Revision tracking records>
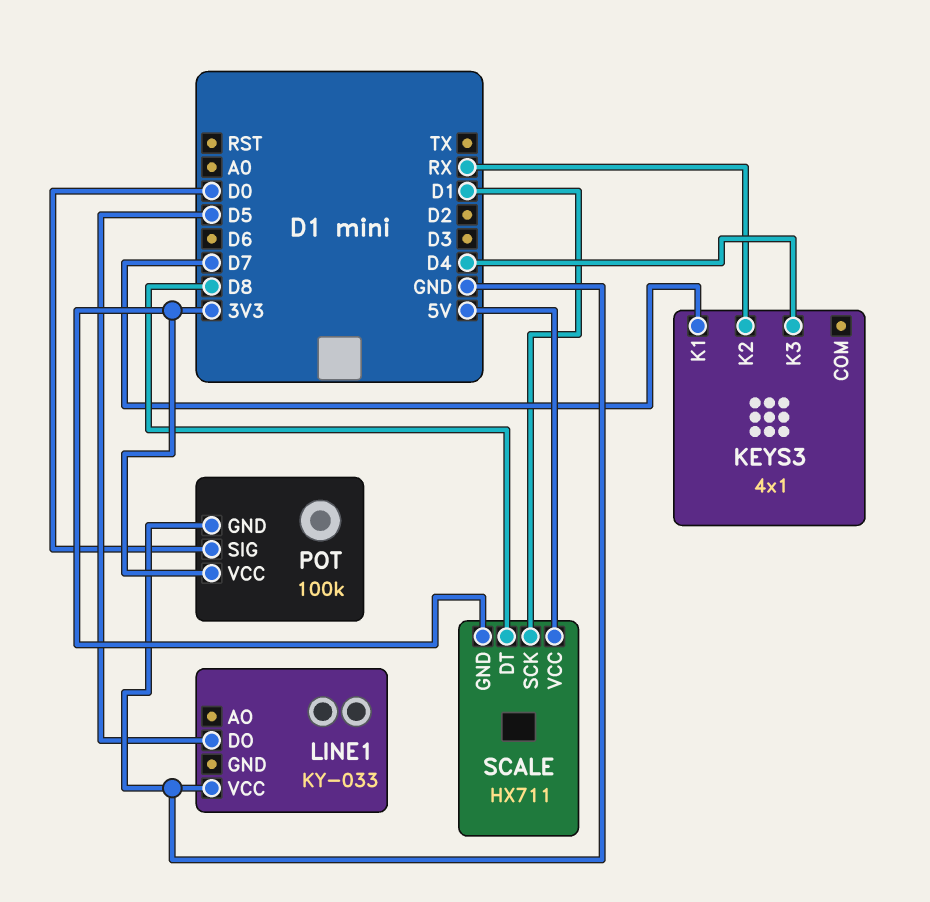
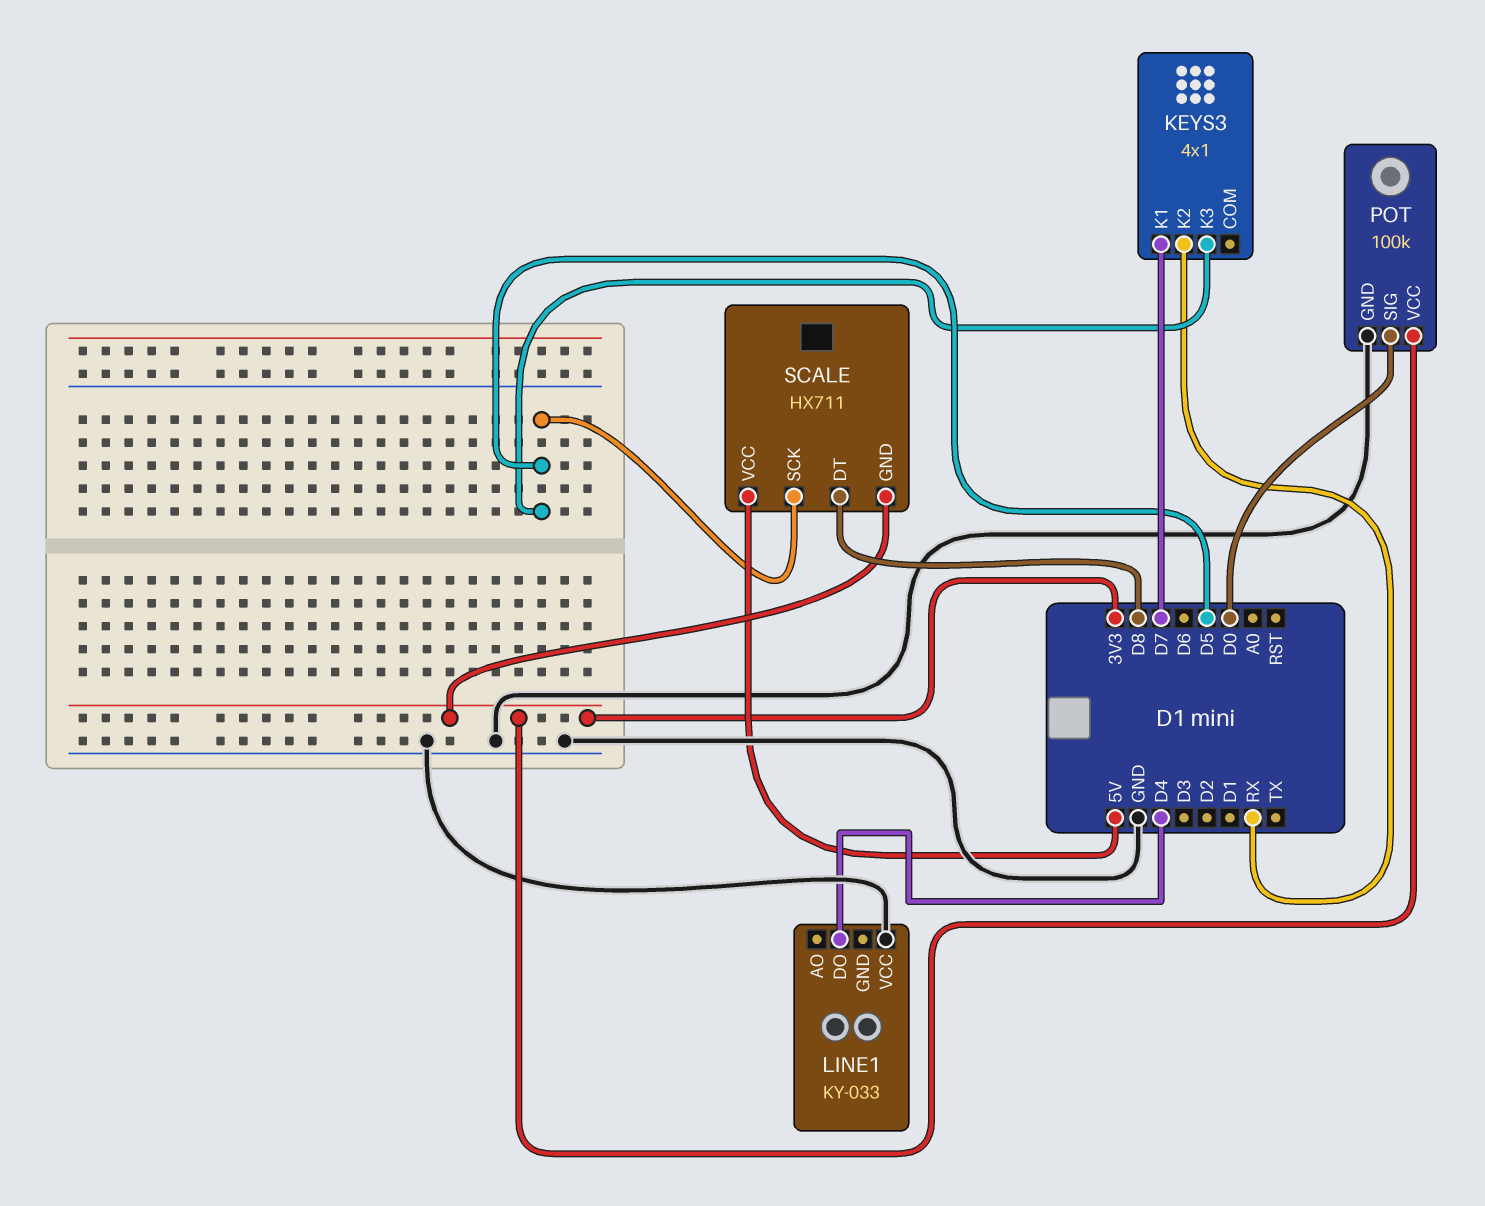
KEYS3 pin K3: D4 -> D5
LINE1 pin DO: D5 -> D4
SCALE pin SCK: D1 -> D5

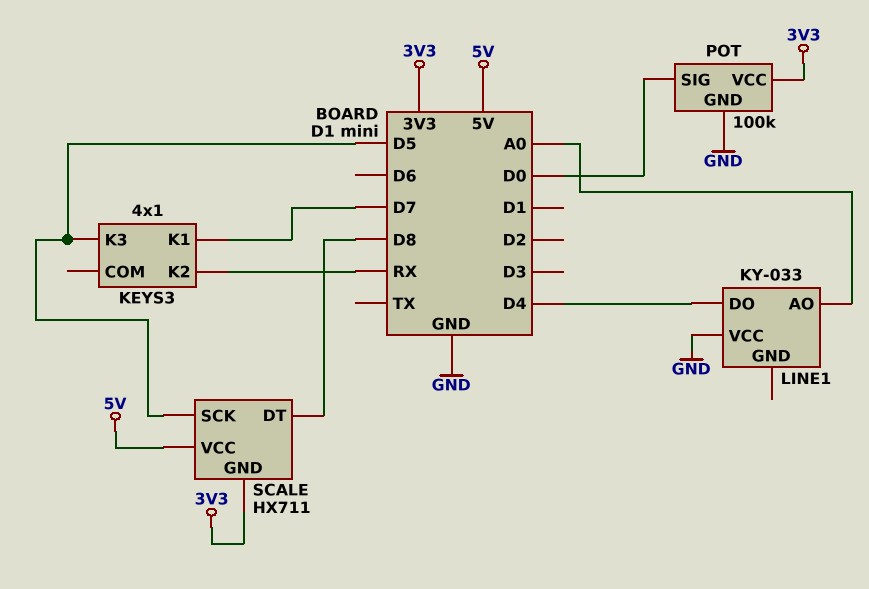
LINE1 pin AO: none -> A0

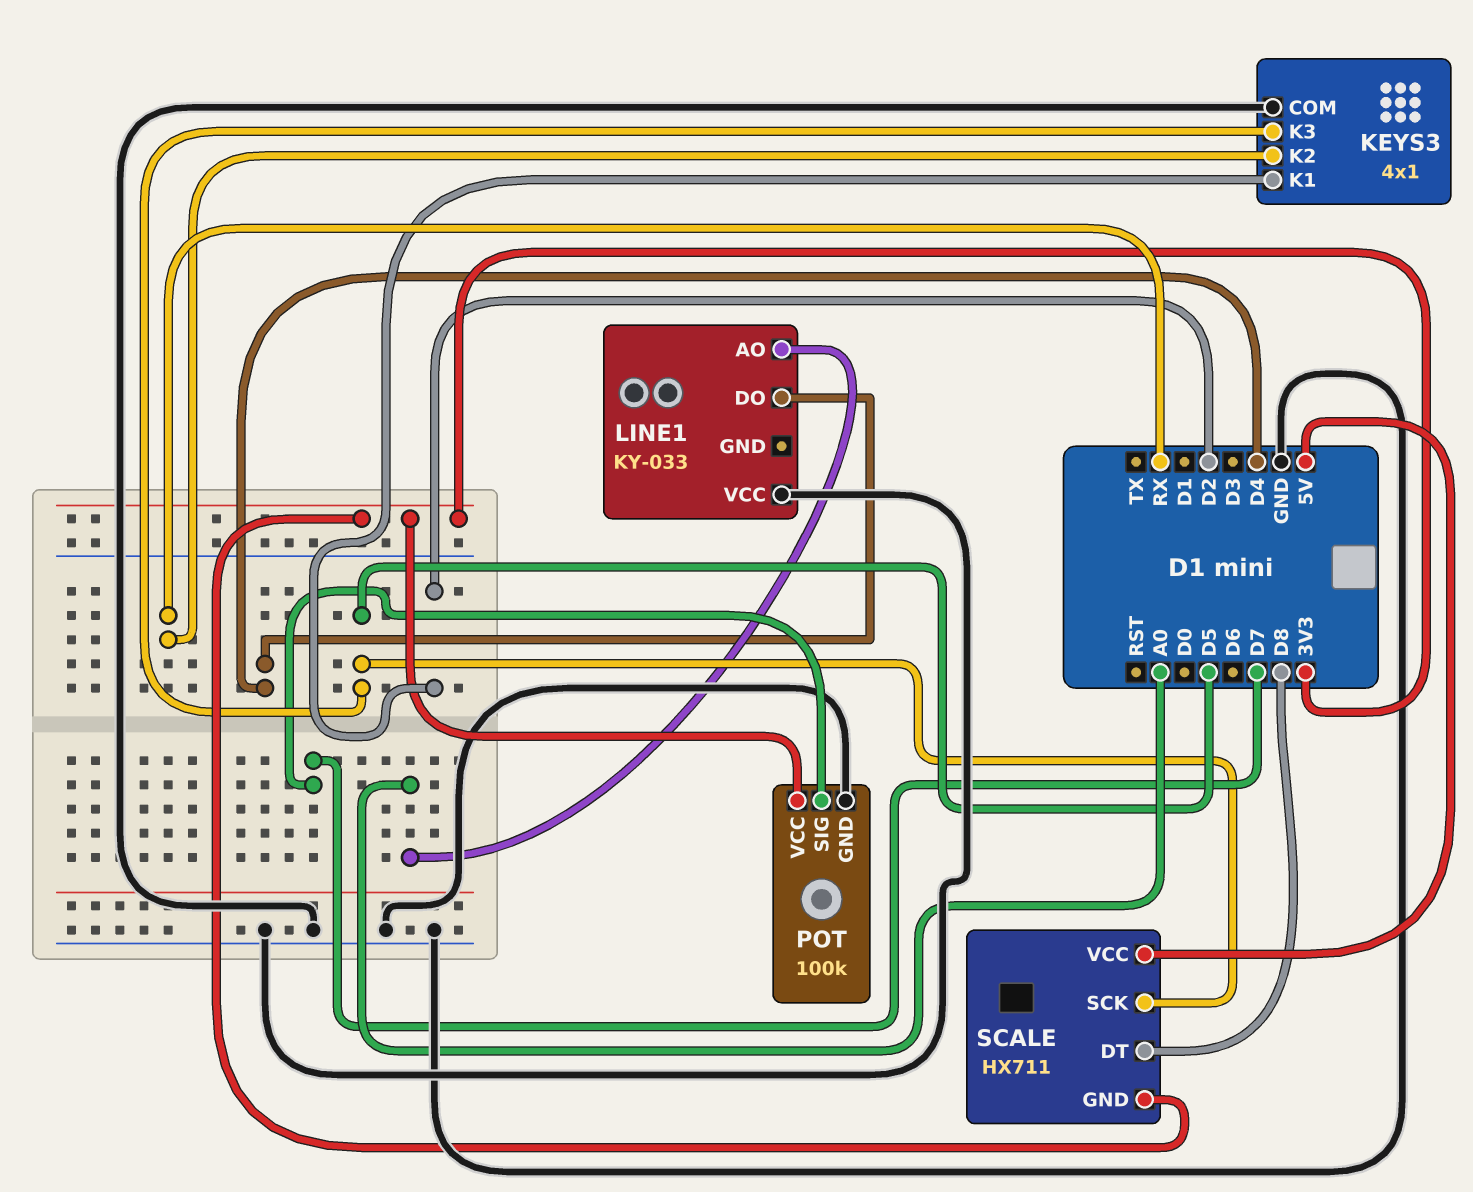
KEYS3 pin COM: none -> GND
KEYS3 pin K1: D7 -> D2
POT pin SIG: D0 -> D7

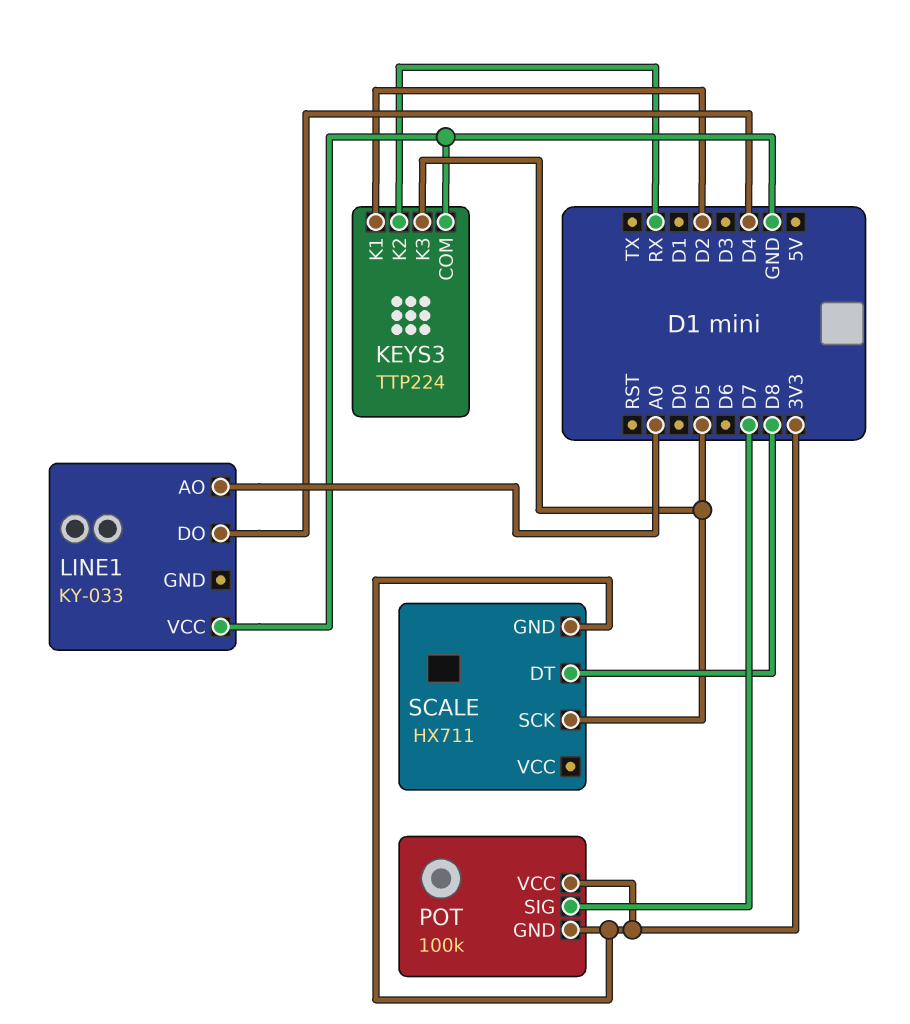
KEYS3: 4x1 -> TTP224
POT pin GND: GND -> 3V3
SCALE pin VCC: 5V -> none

Task> Please print the lines from the one holding "SCALE pin SCK: D1 -> D5" through the end of the records above, unchanged and with the pictures left out.

Solution for this exercise>
SCALE pin SCK: D1 -> D5

LINE1 pin AO: none -> A0

KEYS3 pin COM: none -> GND
KEYS3 pin K1: D7 -> D2
POT pin SIG: D0 -> D7

KEYS3: 4x1 -> TTP224
POT pin GND: GND -> 3V3
SCALE pin VCC: 5V -> none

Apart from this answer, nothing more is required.